* [Try it] Both the line below containing "pink 1x1 brick [480,316,532,384]" and the line containing "pink 1x2 brick [461,157,543,224]", along with every line between them, should be repeated exactly; no other line belongs in the answer.

* [Task material]

···

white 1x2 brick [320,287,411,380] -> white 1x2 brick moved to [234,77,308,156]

···

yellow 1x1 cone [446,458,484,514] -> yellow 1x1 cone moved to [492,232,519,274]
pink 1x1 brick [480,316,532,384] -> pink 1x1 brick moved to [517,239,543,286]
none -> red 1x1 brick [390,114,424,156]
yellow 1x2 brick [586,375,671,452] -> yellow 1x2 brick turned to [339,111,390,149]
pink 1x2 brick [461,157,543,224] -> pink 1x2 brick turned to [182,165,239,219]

···

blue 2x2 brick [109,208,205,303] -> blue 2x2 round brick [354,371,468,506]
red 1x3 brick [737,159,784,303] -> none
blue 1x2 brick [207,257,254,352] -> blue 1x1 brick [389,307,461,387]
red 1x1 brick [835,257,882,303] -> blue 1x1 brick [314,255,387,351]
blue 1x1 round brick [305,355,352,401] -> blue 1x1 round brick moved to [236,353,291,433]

···

* [Response to this task]
pink 1x1 brick [480,316,532,384] -> pink 1x1 brick moved to [517,239,543,286]
none -> red 1x1 brick [390,114,424,156]
yellow 1x2 brick [586,375,671,452] -> yellow 1x2 brick turned to [339,111,390,149]
pink 1x2 brick [461,157,543,224] -> pink 1x2 brick turned to [182,165,239,219]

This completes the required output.